**Prompt**
Whenever the string "cheese" turns up in a line of the data below, copy that line.

Stored data entries:
___

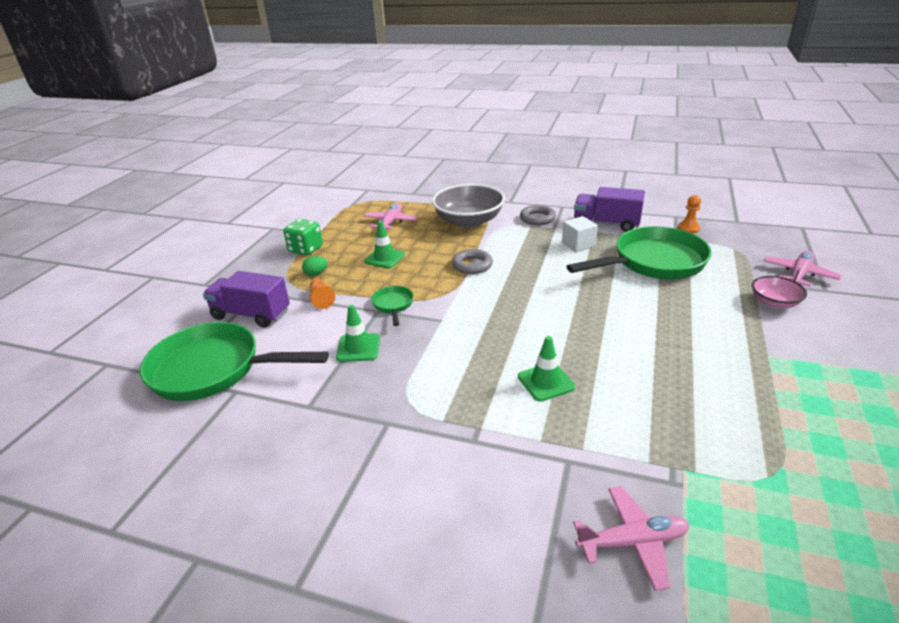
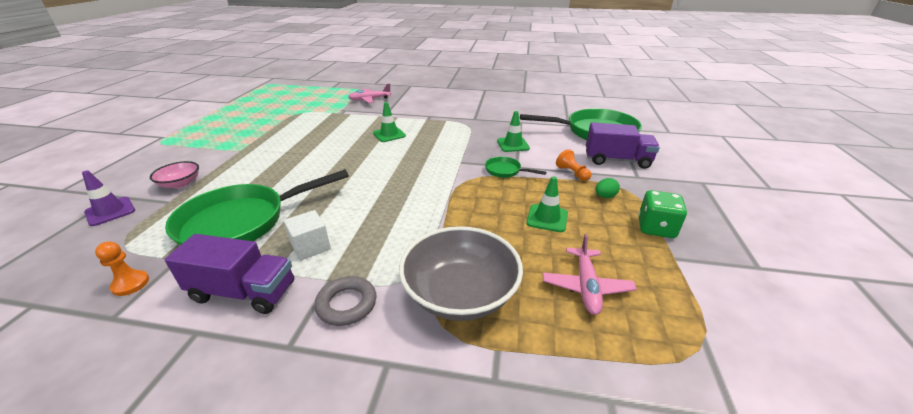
camera: 170 degrees right, 0 degrees up
(393, 305) = (505, 171): green pan -> green pan turned 135 degrees clockwise
(472, 265) = (443, 212): grey ring -> none
(799, 274) = (110, 211): pink plane -> purple traffic cone

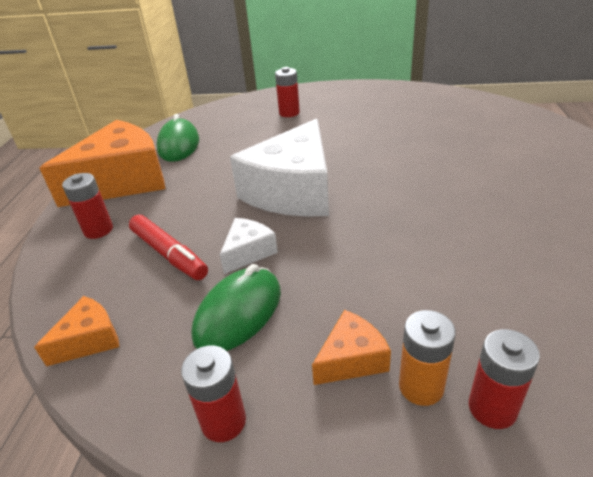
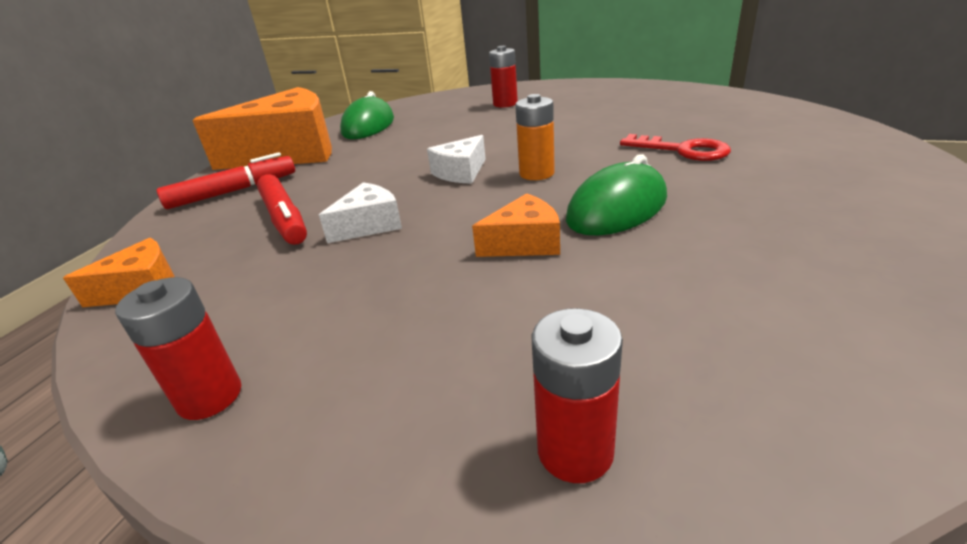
camera: 15 degrees right, 5 degrees down
(98, 230) = (233, 191): red battery -> red marker
(238, 313) = (314, 283): green mouse -> green mouse (617, 209)
(293, 191) = (461, 172): white cheese -> white cheese, size x0.45
(351, 359) = (413, 353): orange cheese -> orange cheese (524, 243)
(421, 387) = (485, 402): orange battery -> orange battery (536, 173)
(452, 155) = (682, 150): none -> red key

___

**Result below**
(293, 191) = (461, 172): white cheese -> white cheese, size x0.45
(351, 359) = (413, 353): orange cheese -> orange cheese (524, 243)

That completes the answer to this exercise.